--- Recorded information ---

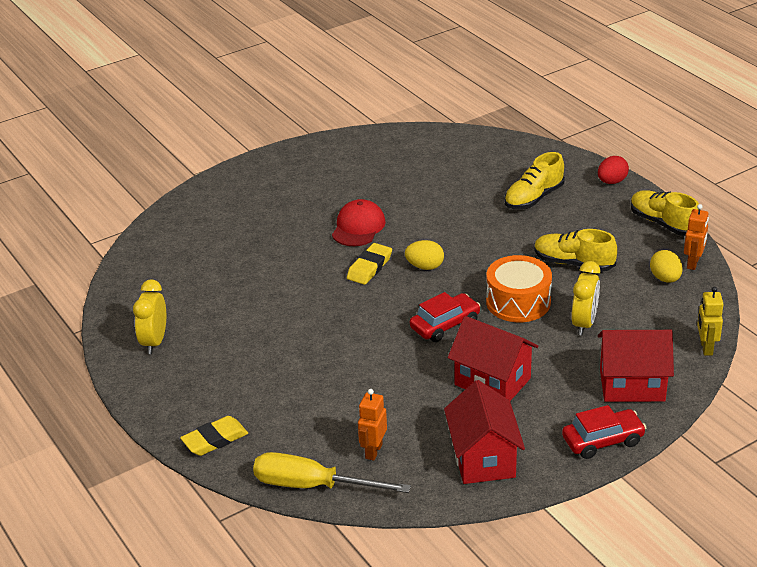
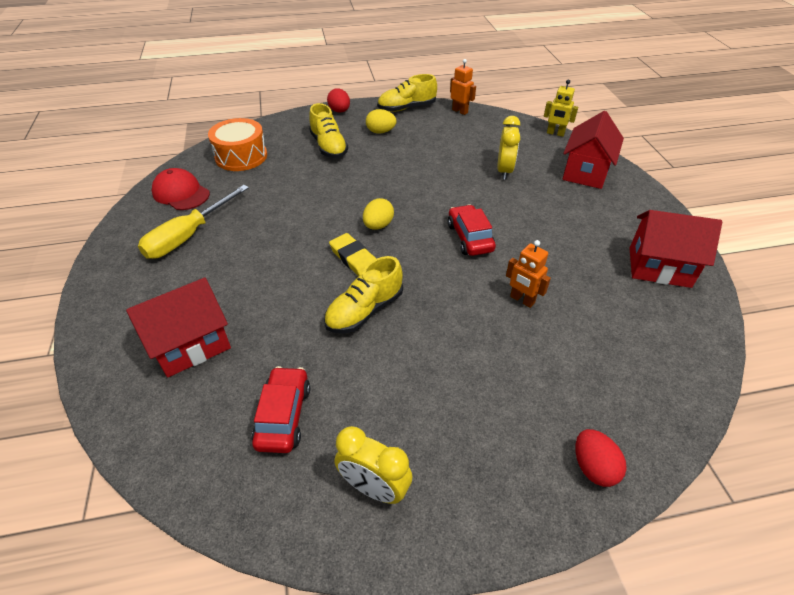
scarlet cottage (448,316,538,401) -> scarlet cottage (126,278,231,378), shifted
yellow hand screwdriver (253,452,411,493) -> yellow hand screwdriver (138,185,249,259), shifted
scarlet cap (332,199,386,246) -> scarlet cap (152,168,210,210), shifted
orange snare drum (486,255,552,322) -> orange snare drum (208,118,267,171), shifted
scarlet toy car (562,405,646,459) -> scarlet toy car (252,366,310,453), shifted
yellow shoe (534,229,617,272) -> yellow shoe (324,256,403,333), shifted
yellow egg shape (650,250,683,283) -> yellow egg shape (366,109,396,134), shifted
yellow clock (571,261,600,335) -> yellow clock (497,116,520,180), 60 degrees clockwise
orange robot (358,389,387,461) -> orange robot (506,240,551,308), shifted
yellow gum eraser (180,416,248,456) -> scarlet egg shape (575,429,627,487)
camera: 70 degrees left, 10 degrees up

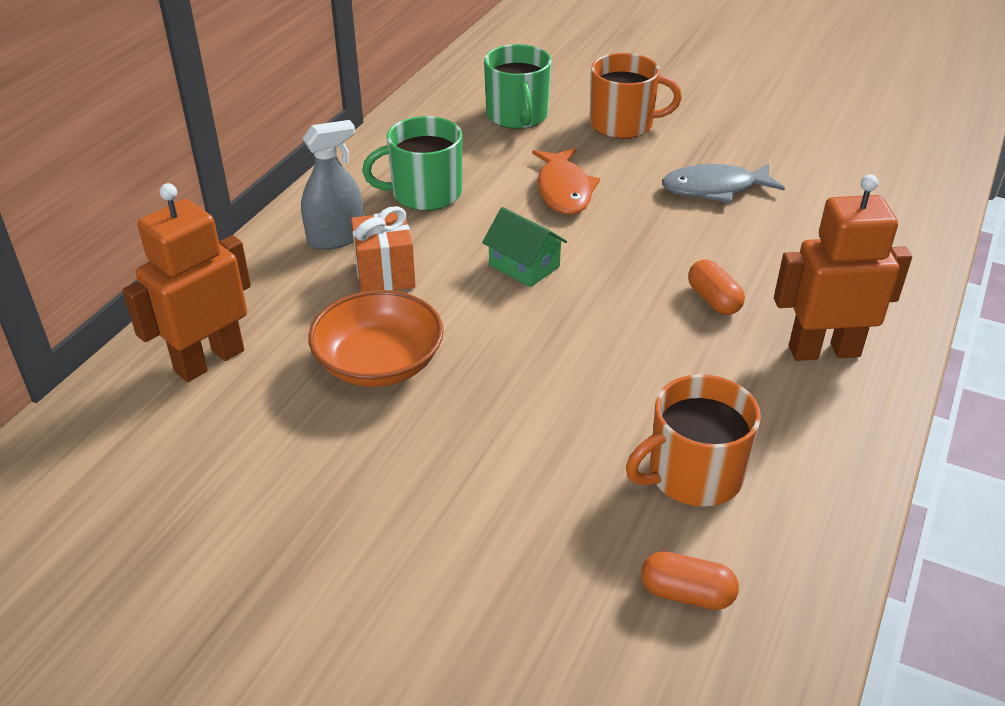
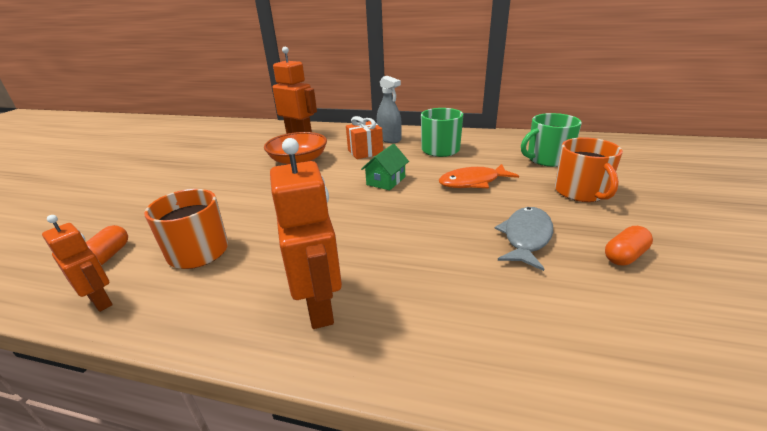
none -> orange robot (42,215,113,312)
ash-grey toy fish (662,163,785,203) -> ash-grey toy fish (495,207,553,271), 45 degrees clockwise
orange pill (688,259,745,315) -> orange pill (605,226,653,266), shifted
camera: 80 degrees right, 10 degrees down

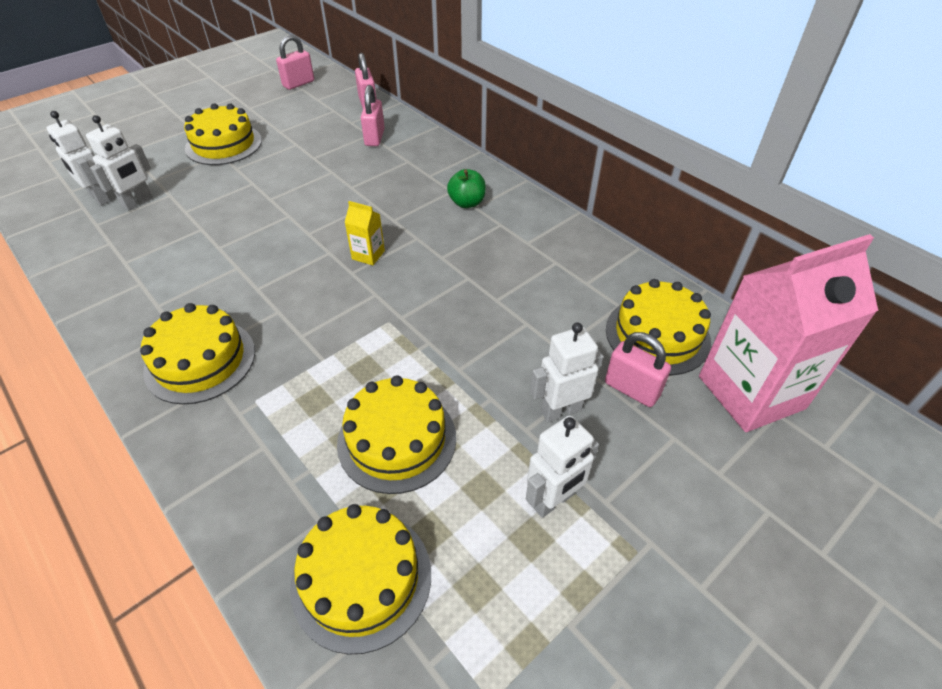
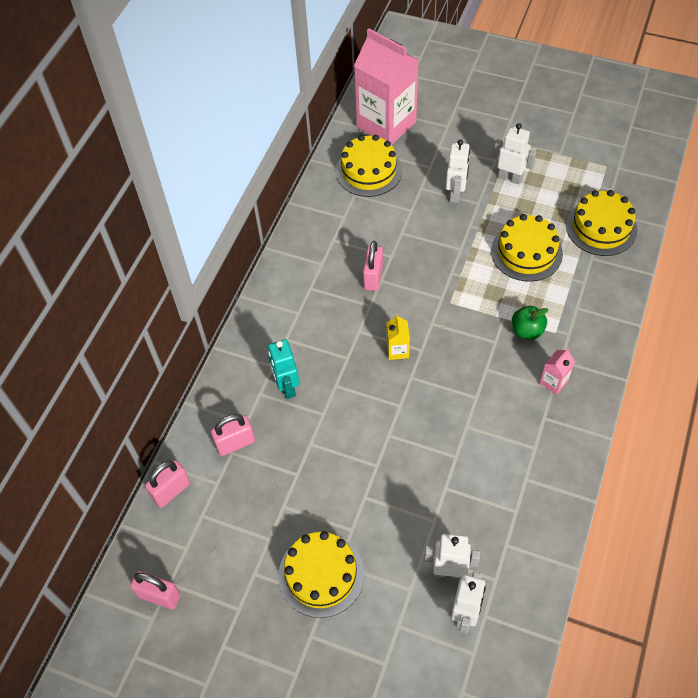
none -> aqua robot (268,339,300,399)
rosy lock (605,332,671,407) -> rosy lock (363,241,383,291), shifted
pure white robot (530,322,603,422) -> pure white robot (446,139,470,203), 120 degrees counterclockwise
emerald apple (447,169,486,208) -> emerald apple (512,306,549,340), shifted
yellow cake (140,303,255,405) -> rosy milk carton (540,348,575,395)
camera: 115 degrees left, 10 degrees up

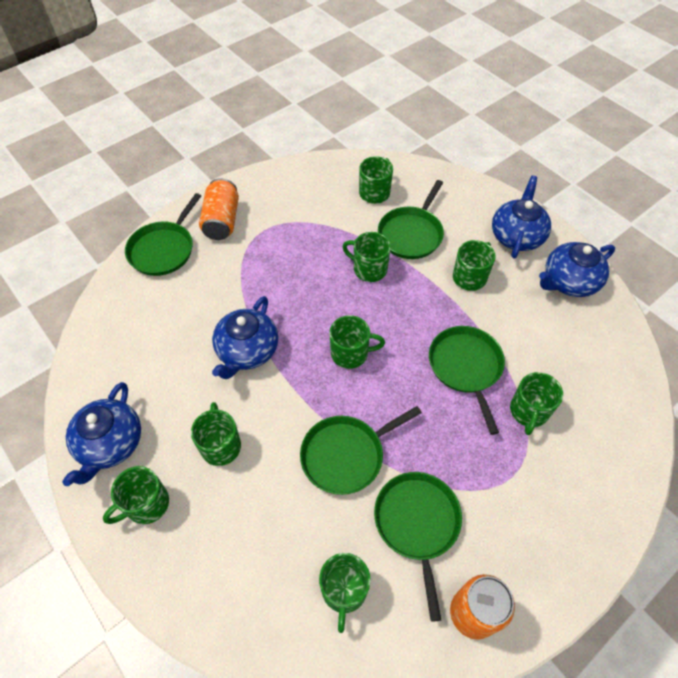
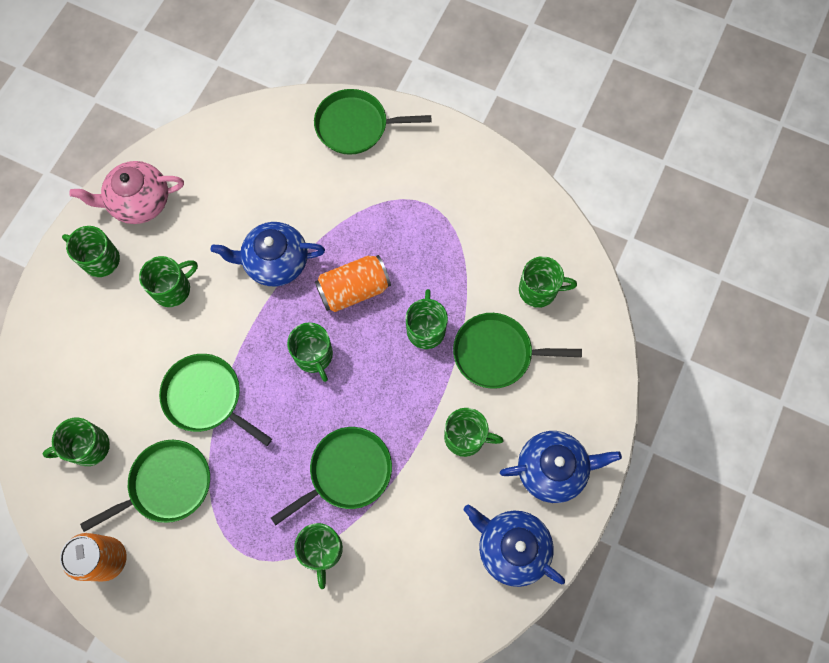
blue china teapot (62,382,141,486) -> rosy china teapot (69,161,184,224)
emerald mug (510,372,563,435) -> emerald mug (294,523,343,589), 90 degrees counterclockwise
orange soda can (199,178,239,240) -> orange soda can (315,255,391,312), shifted
camera: 65 degrees right, 15 degrees up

---

» **Aim of the exercise**
Type out the data above again exactly as written, minus the images.

» **Result**
scarlet cottage (448,316,538,401) -> scarlet cottage (126,278,231,378), shifted
yellow hand screwdriver (253,452,411,493) -> yellow hand screwdriver (138,185,249,259), shifted
scarlet cap (332,199,386,246) -> scarlet cap (152,168,210,210), shifted
orange snare drum (486,255,552,322) -> orange snare drum (208,118,267,171), shifted
scarlet toy car (562,405,646,459) -> scarlet toy car (252,366,310,453), shifted
yellow shoe (534,229,617,272) -> yellow shoe (324,256,403,333), shifted
yellow egg shape (650,250,683,283) -> yellow egg shape (366,109,396,134), shifted
yellow clock (571,261,600,335) -> yellow clock (497,116,520,180), 60 degrees clockwise
orange robot (358,389,387,461) -> orange robot (506,240,551,308), shifted
yellow gum eraser (180,416,248,456) -> scarlet egg shape (575,429,627,487)
camera: 70 degrees left, 10 degrees up

none -> orange robot (42,215,113,312)
ash-grey toy fish (662,163,785,203) -> ash-grey toy fish (495,207,553,271), 45 degrees clockwise
orange pill (688,259,745,315) -> orange pill (605,226,653,266), shifted
camera: 80 degrees right, 10 degrees down

none -> aqua robot (268,339,300,399)
rosy lock (605,332,671,407) -> rosy lock (363,241,383,291), shifted
pure white robot (530,322,603,422) -> pure white robot (446,139,470,203), 120 degrees counterclockwise
emerald apple (447,169,486,208) -> emerald apple (512,306,549,340), shifted
yellow cake (140,303,255,405) -> rosy milk carton (540,348,575,395)
camera: 115 degrees left, 10 degrees up

blue china teapot (62,382,141,486) -> rosy china teapot (69,161,184,224)
emerald mug (510,372,563,435) -> emerald mug (294,523,343,589), 90 degrees counterclockwise
orange soda can (199,178,239,240) -> orange soda can (315,255,391,312), shifted
camera: 65 degrees right, 15 degrees up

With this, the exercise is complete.